__Listed entries__.
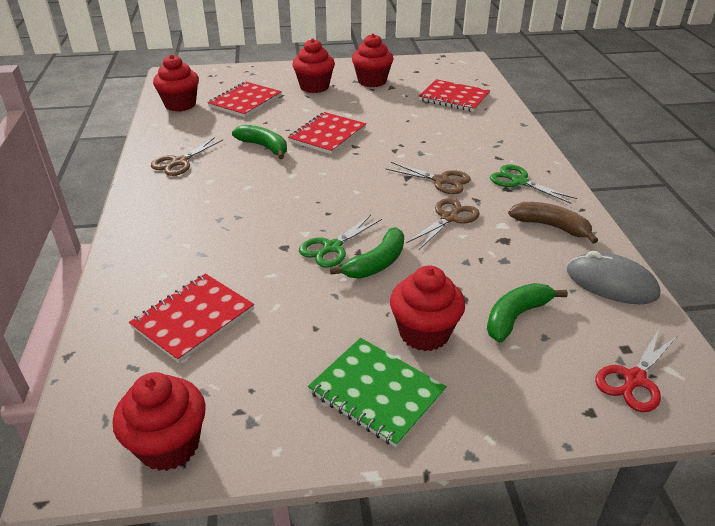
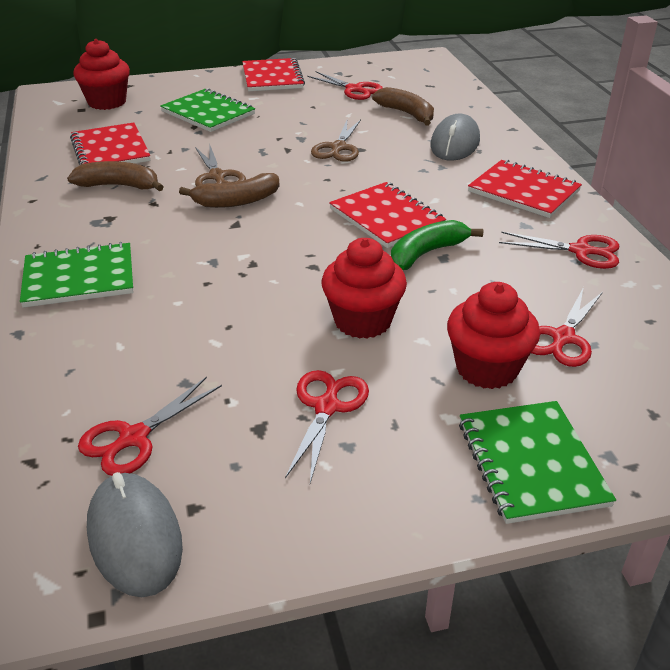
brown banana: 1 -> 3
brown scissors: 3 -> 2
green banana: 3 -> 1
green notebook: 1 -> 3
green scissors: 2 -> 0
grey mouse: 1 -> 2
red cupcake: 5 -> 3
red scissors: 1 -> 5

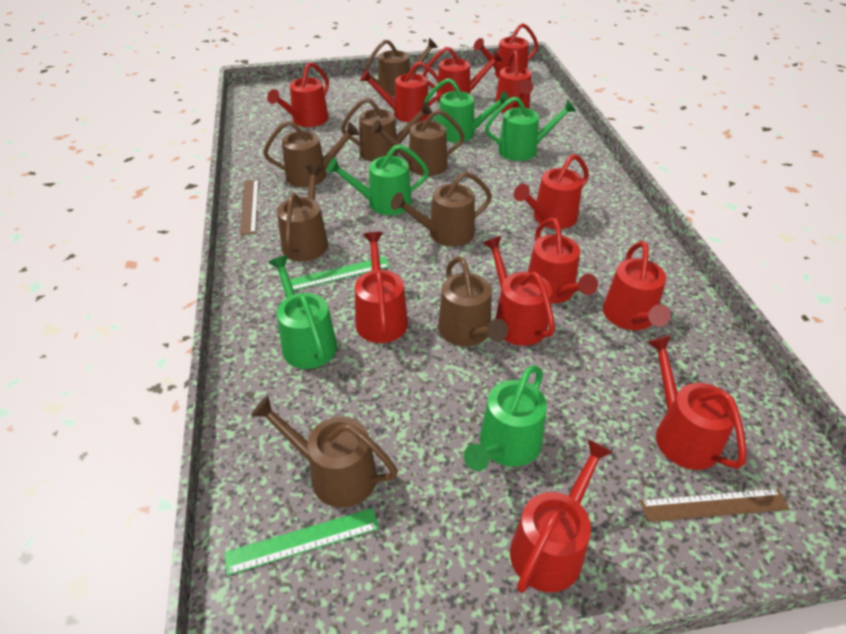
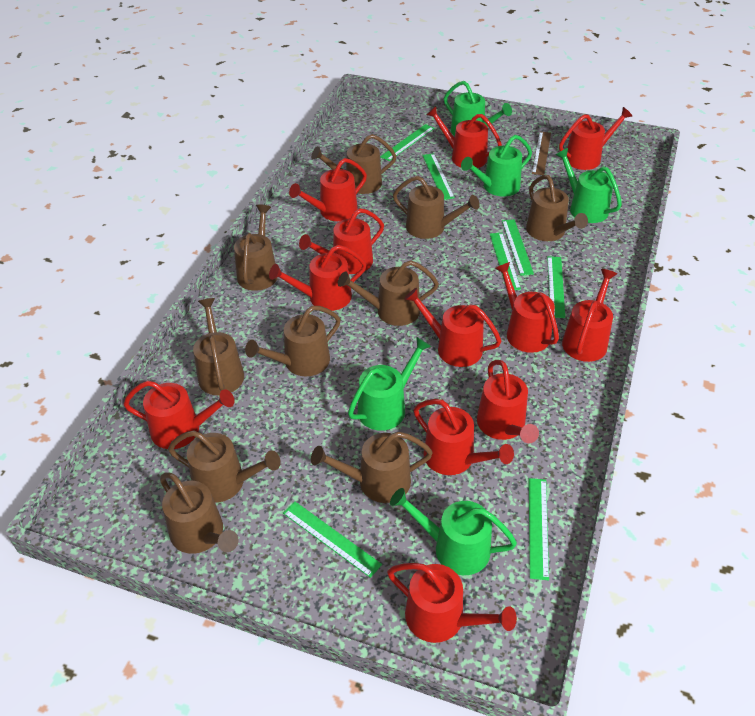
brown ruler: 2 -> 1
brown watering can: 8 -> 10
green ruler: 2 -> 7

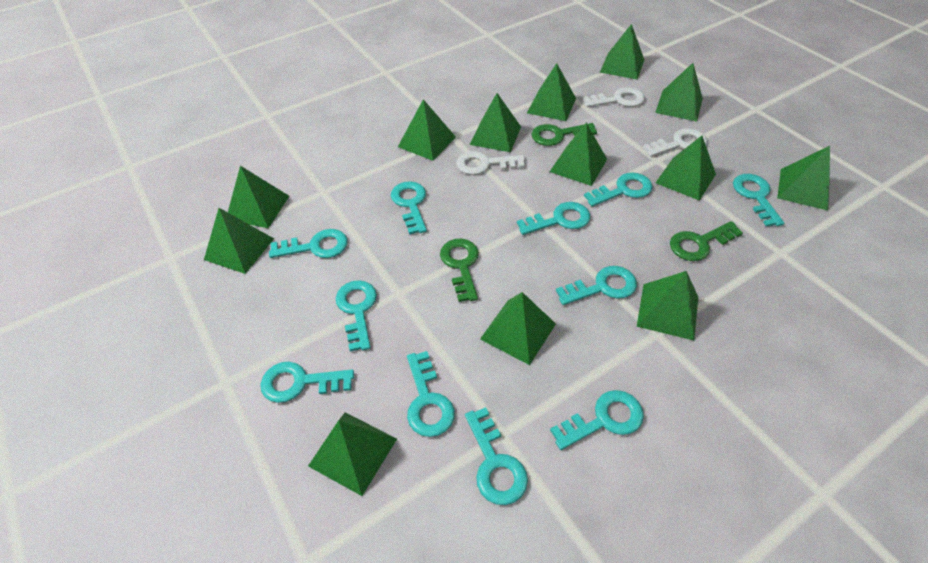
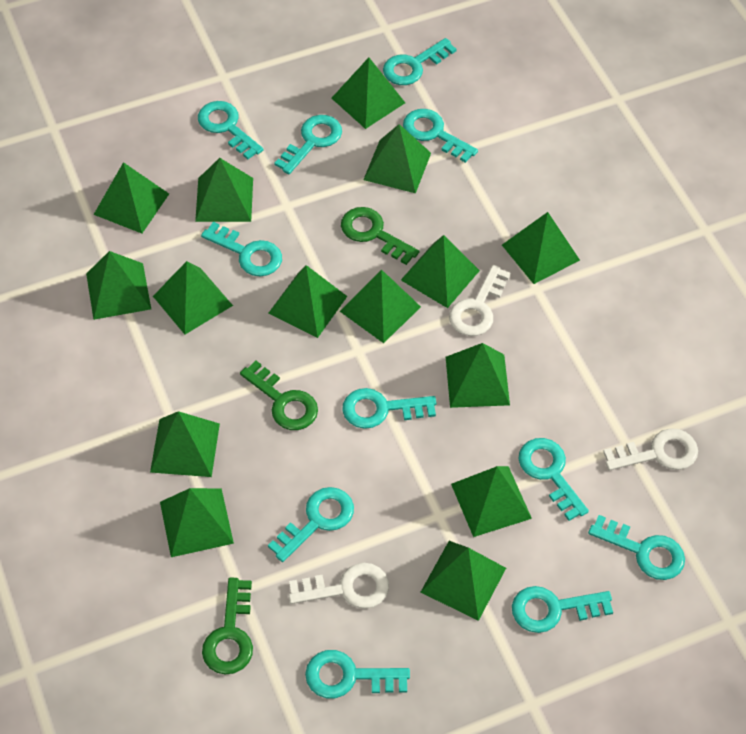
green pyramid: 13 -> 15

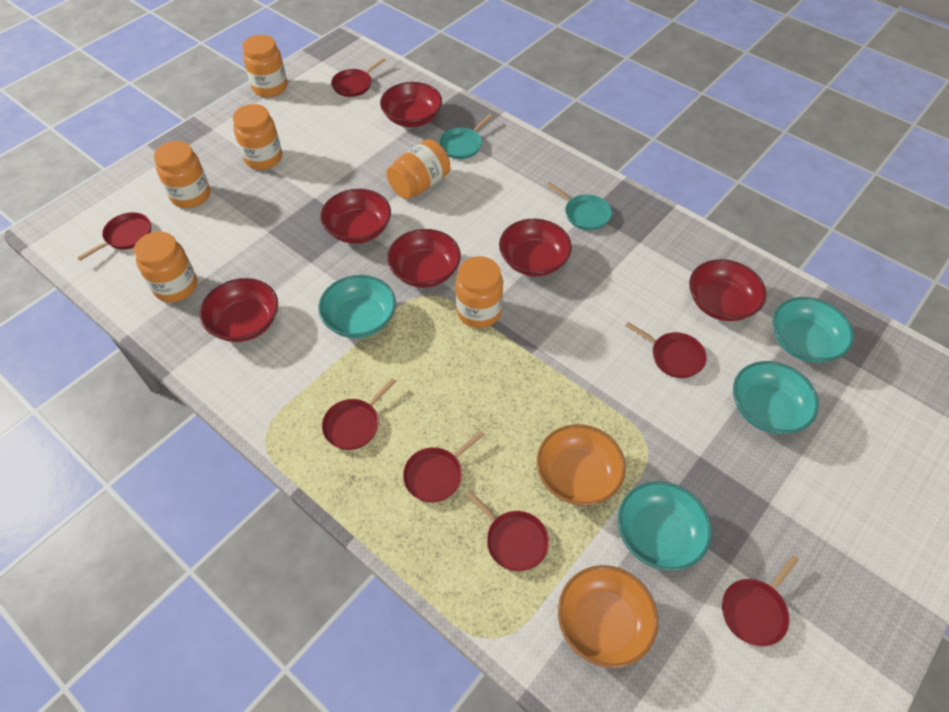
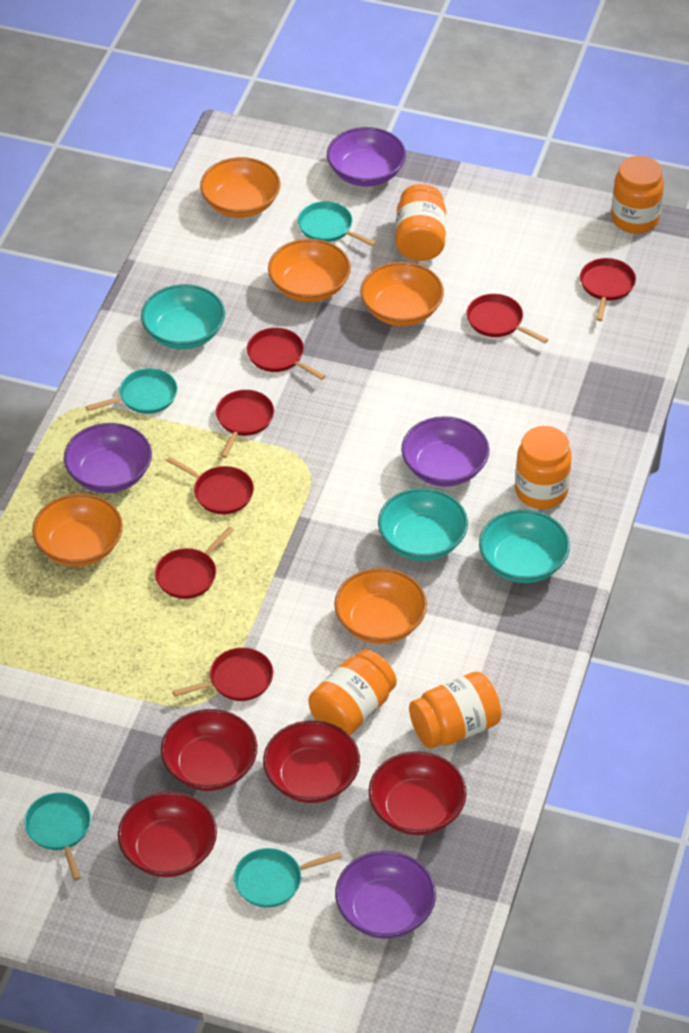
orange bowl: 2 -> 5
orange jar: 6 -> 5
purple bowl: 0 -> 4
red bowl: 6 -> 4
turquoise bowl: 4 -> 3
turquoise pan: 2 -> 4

__Description of the task__.
Set the records down again exactly, with no pictures.

__Exercise output__.
brown banana: 1 -> 3
brown scissors: 3 -> 2
green banana: 3 -> 1
green notebook: 1 -> 3
green scissors: 2 -> 0
grey mouse: 1 -> 2
red cupcake: 5 -> 3
red scissors: 1 -> 5

brown ruler: 2 -> 1
brown watering can: 8 -> 10
green ruler: 2 -> 7

green pyramid: 13 -> 15

orange bowl: 2 -> 5
orange jar: 6 -> 5
purple bowl: 0 -> 4
red bowl: 6 -> 4
turquoise bowl: 4 -> 3
turquoise pan: 2 -> 4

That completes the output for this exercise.